● **Supplied data**:
- Opening Delimiter -
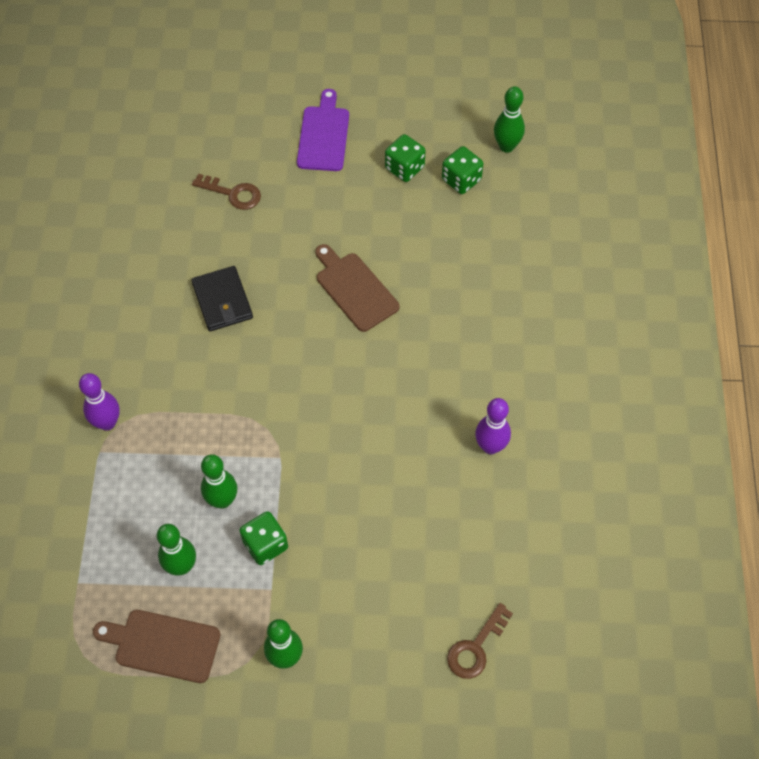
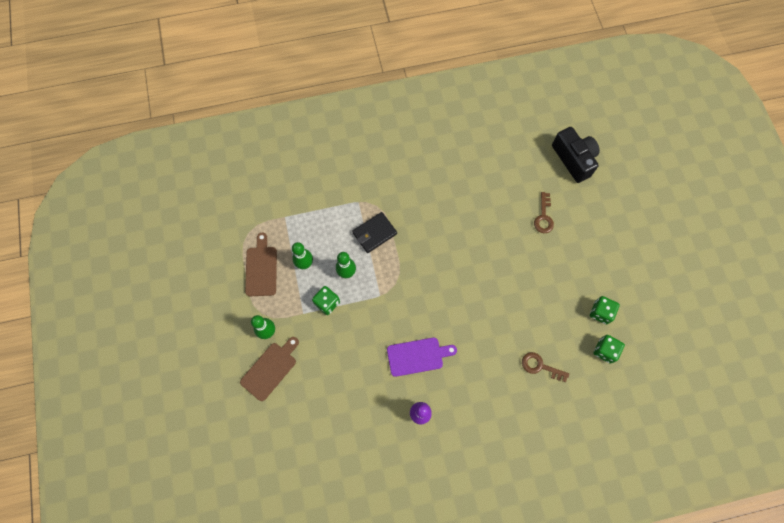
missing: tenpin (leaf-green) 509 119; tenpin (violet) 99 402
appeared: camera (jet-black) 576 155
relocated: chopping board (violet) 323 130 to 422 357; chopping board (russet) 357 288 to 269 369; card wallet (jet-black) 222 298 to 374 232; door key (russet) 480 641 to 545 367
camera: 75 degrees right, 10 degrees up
- Closing Delimiter -
● **Your instructions**: Would you transcribe all of the data exactly, apart from its pictures?

● **Exercise result**:
missing: tenpin (leaf-green) 509 119; tenpin (violet) 99 402
appeared: camera (jet-black) 576 155
relocated: chopping board (violet) 323 130 to 422 357; chopping board (russet) 357 288 to 269 369; card wallet (jet-black) 222 298 to 374 232; door key (russet) 480 641 to 545 367
camera: 75 degrees right, 10 degrees up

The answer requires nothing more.